Your assignment: Exclude images, then output the remaining data verbatim.

===== Provided records =====

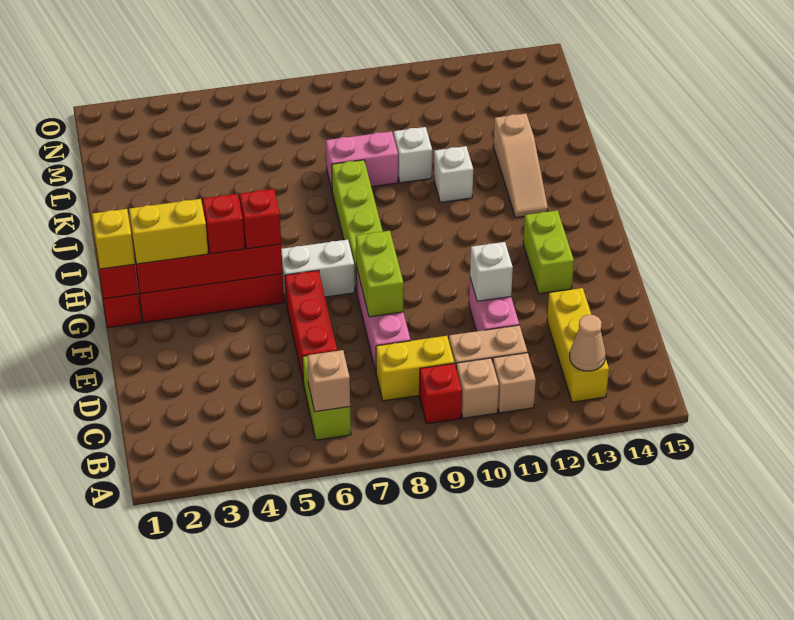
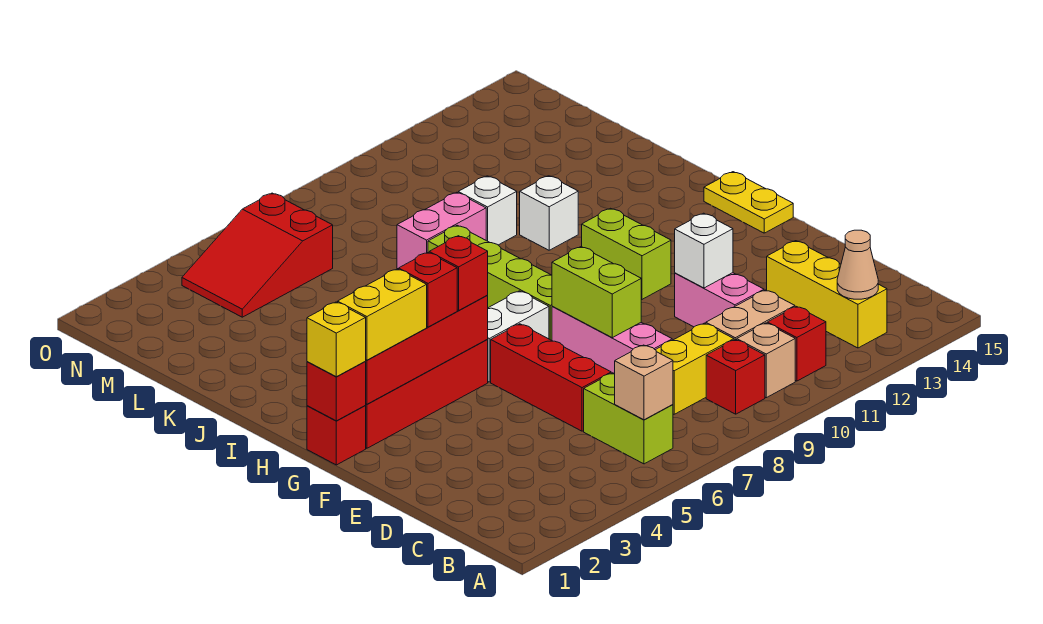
tan 1x1 brick [493,353,536,413] -> red 1x1 brick [767,307,826,381]
lime 1x2 brick [523,210,574,294] -> lime 1x2 brick moved to [582,208,671,299]
none -> yellow 1x2 plate [704,172,793,233]
tan 1x3 slope [493,114,548,218] -> none
none -> red 2x3 slope [182,193,333,317]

=====

Result below:
tan 1x1 brick [493,353,536,413] -> red 1x1 brick [767,307,826,381]
lime 1x2 brick [523,210,574,294] -> lime 1x2 brick moved to [582,208,671,299]
none -> yellow 1x2 plate [704,172,793,233]
tan 1x3 slope [493,114,548,218] -> none
none -> red 2x3 slope [182,193,333,317]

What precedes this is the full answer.